_Exercise:_ When you reach the listing below, copy each line exactly.

_Supplied material:_
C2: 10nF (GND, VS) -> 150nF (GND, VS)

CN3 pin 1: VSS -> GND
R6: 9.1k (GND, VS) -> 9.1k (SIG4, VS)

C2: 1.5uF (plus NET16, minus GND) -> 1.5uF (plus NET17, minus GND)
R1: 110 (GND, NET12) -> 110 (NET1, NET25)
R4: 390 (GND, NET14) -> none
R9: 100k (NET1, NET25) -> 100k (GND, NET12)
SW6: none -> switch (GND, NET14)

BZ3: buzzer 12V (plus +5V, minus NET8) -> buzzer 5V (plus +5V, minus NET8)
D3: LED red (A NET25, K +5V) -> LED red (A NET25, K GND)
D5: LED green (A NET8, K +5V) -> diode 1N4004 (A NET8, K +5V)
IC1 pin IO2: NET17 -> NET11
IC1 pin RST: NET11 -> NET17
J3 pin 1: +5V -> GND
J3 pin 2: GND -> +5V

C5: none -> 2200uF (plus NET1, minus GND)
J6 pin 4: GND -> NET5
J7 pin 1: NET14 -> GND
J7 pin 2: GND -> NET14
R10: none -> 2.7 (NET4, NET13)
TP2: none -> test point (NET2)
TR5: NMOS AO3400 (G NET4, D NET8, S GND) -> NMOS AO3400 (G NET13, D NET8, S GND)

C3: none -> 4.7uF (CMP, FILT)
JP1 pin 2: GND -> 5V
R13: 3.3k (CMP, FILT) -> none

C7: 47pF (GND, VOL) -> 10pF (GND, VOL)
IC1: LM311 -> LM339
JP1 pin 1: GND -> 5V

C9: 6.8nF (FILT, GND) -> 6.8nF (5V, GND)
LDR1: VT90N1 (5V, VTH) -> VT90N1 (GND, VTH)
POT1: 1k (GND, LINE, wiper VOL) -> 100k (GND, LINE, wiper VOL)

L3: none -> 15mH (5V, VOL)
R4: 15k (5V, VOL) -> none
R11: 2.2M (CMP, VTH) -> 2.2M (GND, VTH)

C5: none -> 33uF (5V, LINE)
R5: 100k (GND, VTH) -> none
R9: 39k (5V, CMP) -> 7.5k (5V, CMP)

_Answer to the exercise:_
C2: 10nF (GND, VS) -> 150nF (GND, VS)

CN3 pin 1: VSS -> GND
R6: 9.1k (GND, VS) -> 9.1k (SIG4, VS)

C2: 1.5uF (plus NET16, minus GND) -> 1.5uF (plus NET17, minus GND)
R1: 110 (GND, NET12) -> 110 (NET1, NET25)
R4: 390 (GND, NET14) -> none
R9: 100k (NET1, NET25) -> 100k (GND, NET12)
SW6: none -> switch (GND, NET14)

BZ3: buzzer 12V (plus +5V, minus NET8) -> buzzer 5V (plus +5V, minus NET8)
D3: LED red (A NET25, K +5V) -> LED red (A NET25, K GND)
D5: LED green (A NET8, K +5V) -> diode 1N4004 (A NET8, K +5V)
IC1 pin IO2: NET17 -> NET11
IC1 pin RST: NET11 -> NET17
J3 pin 1: +5V -> GND
J3 pin 2: GND -> +5V

C5: none -> 2200uF (plus NET1, minus GND)
J6 pin 4: GND -> NET5
J7 pin 1: NET14 -> GND
J7 pin 2: GND -> NET14
R10: none -> 2.7 (NET4, NET13)
TP2: none -> test point (NET2)
TR5: NMOS AO3400 (G NET4, D NET8, S GND) -> NMOS AO3400 (G NET13, D NET8, S GND)

C3: none -> 4.7uF (CMP, FILT)
JP1 pin 2: GND -> 5V
R13: 3.3k (CMP, FILT) -> none

C7: 47pF (GND, VOL) -> 10pF (GND, VOL)
IC1: LM311 -> LM339
JP1 pin 1: GND -> 5V

C9: 6.8nF (FILT, GND) -> 6.8nF (5V, GND)
LDR1: VT90N1 (5V, VTH) -> VT90N1 (GND, VTH)
POT1: 1k (GND, LINE, wiper VOL) -> 100k (GND, LINE, wiper VOL)

L3: none -> 15mH (5V, VOL)
R4: 15k (5V, VOL) -> none
R11: 2.2M (CMP, VTH) -> 2.2M (GND, VTH)

C5: none -> 33uF (5V, LINE)
R5: 100k (GND, VTH) -> none
R9: 39k (5V, CMP) -> 7.5k (5V, CMP)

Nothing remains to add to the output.